INSTRUCTIONS TO FOLLOW
Beginning at the line that contains "(641, 597) = (645, 276): none -> yellow spoon", repeat every line of the listing exactly through the final one.

DATA EXTRACTS
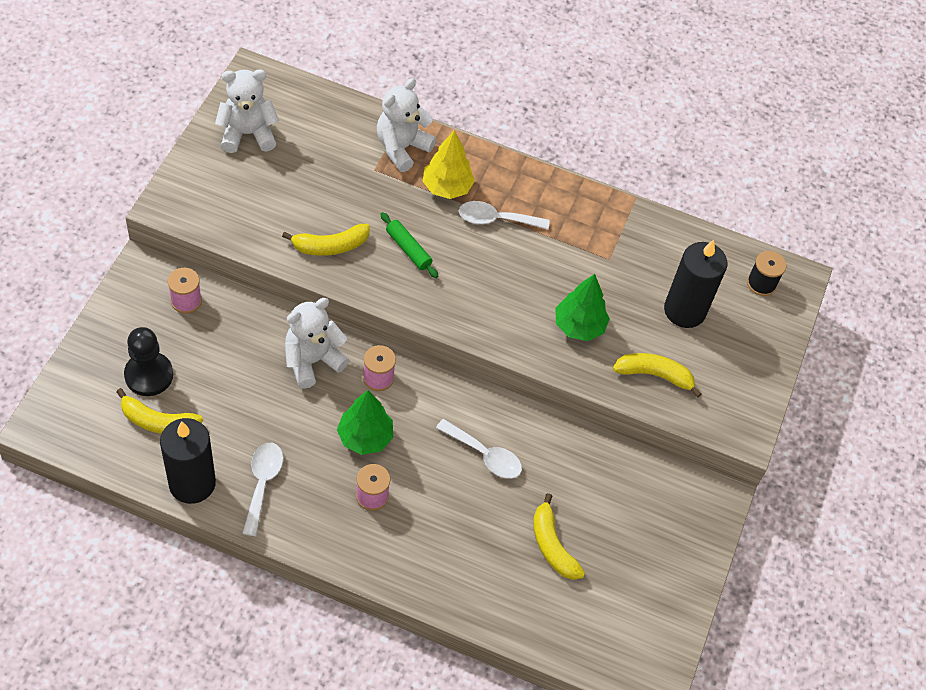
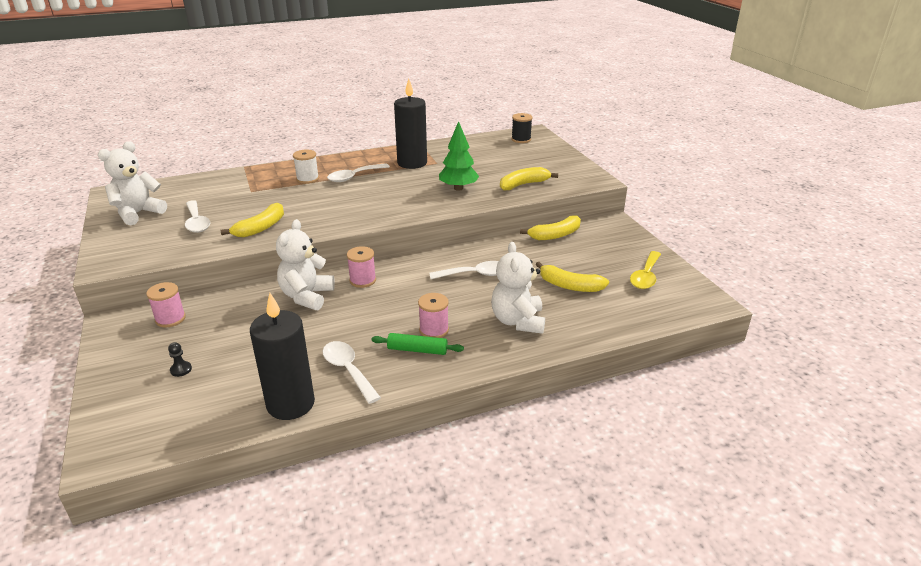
camera: 35 degrees left, 25 degrees down
(149, 375) = (181, 369): black pawn -> black pawn, size x0.42
(158, 421) = (219, 388): yellow banana -> yellow banana (555, 235)
(284, 191) = (197, 222): none -> white spoon
(365, 437) = (391, 308): green tree -> none
(402, 148) = (258, 178): white teddy bear -> white teddy bear (518, 321)
(408, 249) = (316, 207): green rolling pin -> green rolling pin (417, 350)
(447, 187) = (307, 179): yellow tree -> white spool
(641, 597) = (645, 276): none -> yellow spoon
(684, 310) = (501, 161): black candle -> black candle (412, 163)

EXPECTED OUTPUT
(641, 597) = (645, 276): none -> yellow spoon
(684, 310) = (501, 161): black candle -> black candle (412, 163)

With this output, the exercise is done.